**EXERCISE DETAILS:**
Copy the data that appears below exactly. Drop the pictures.

[Items from a data source]
□ □ □ □

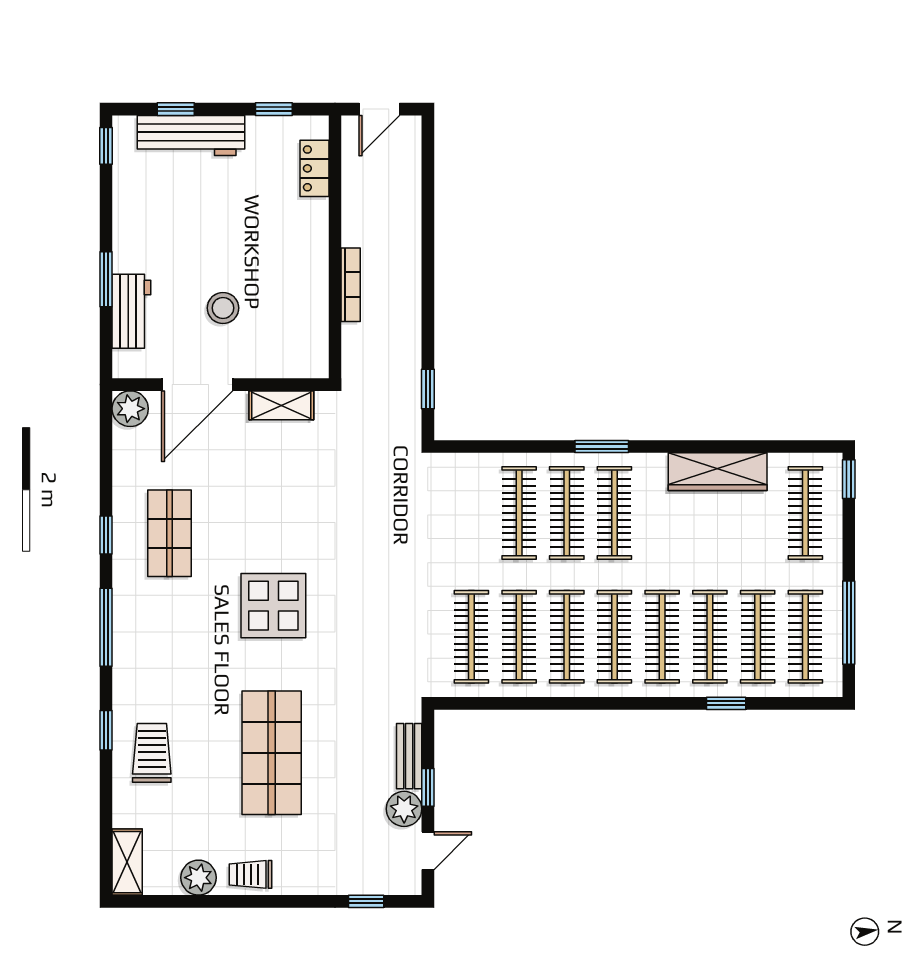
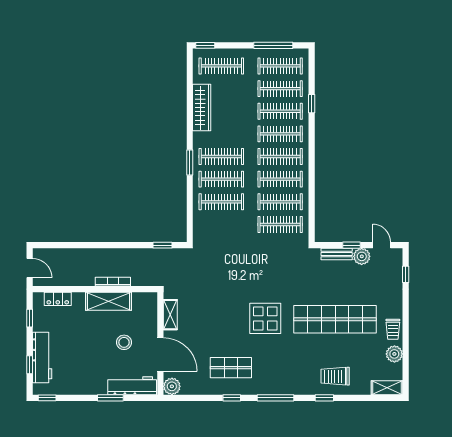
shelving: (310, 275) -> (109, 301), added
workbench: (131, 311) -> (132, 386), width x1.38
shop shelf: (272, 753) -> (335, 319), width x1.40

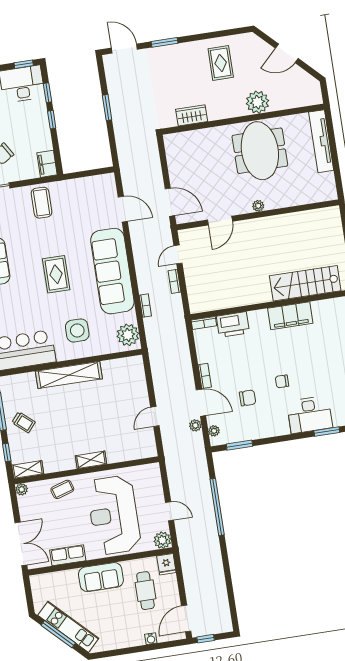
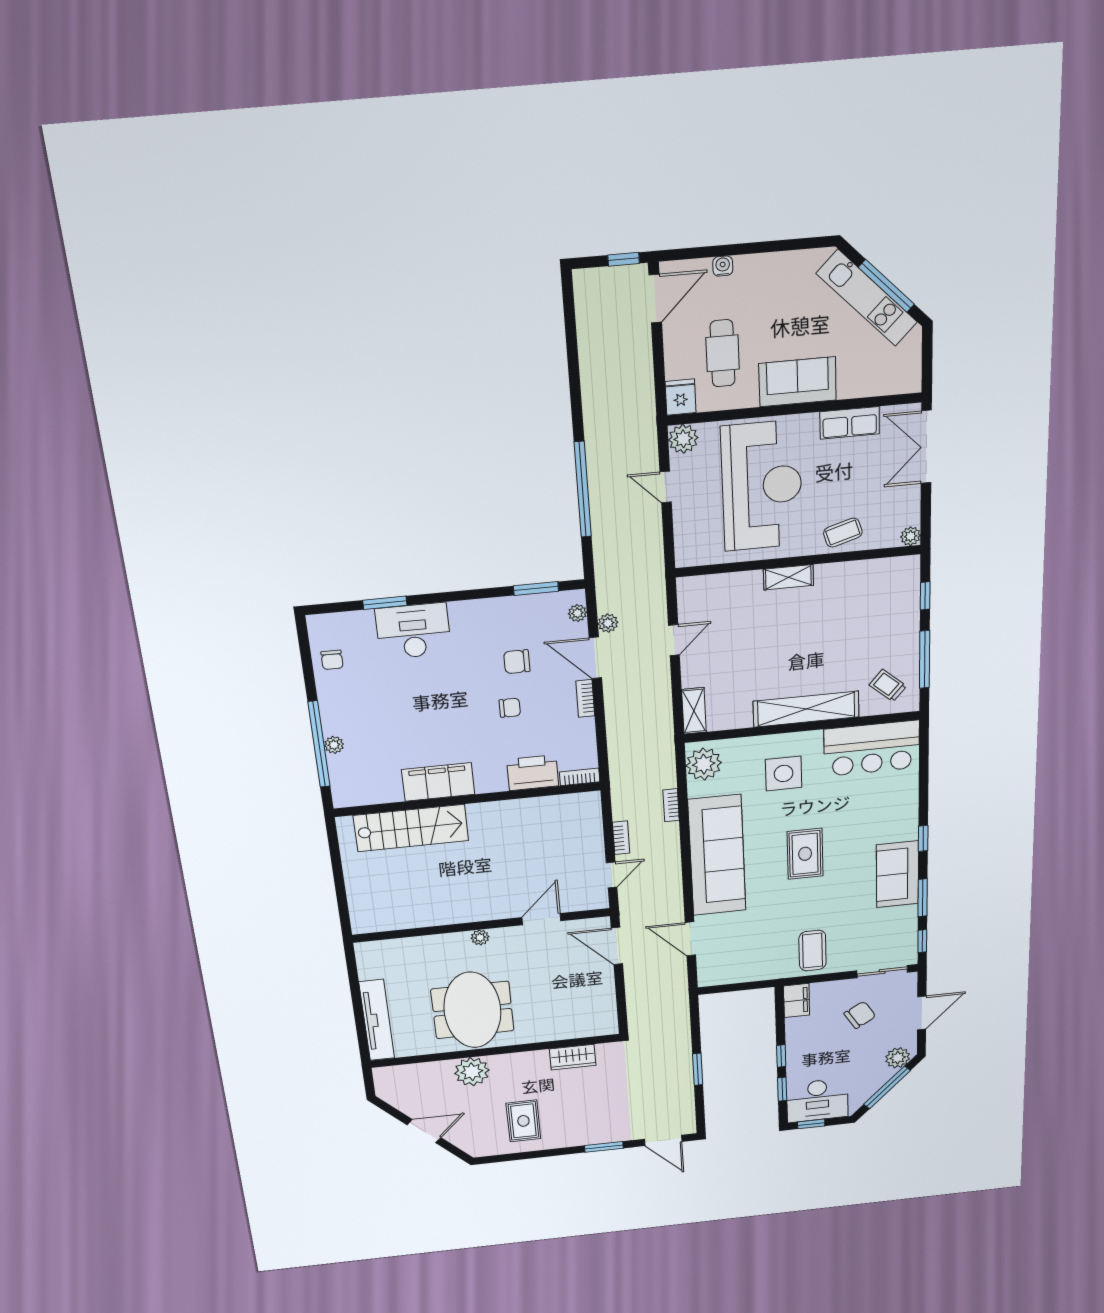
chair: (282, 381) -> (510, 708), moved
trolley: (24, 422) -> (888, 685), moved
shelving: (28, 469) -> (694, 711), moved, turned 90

□ □ □ □

**RESULT OF THIS TASK:**
shelving: (310, 275) -> (109, 301), added
workbench: (131, 311) -> (132, 386), width x1.38
shop shelf: (272, 753) -> (335, 319), width x1.40

chair: (282, 381) -> (510, 708), moved
trolley: (24, 422) -> (888, 685), moved
shelving: (28, 469) -> (694, 711), moved, turned 90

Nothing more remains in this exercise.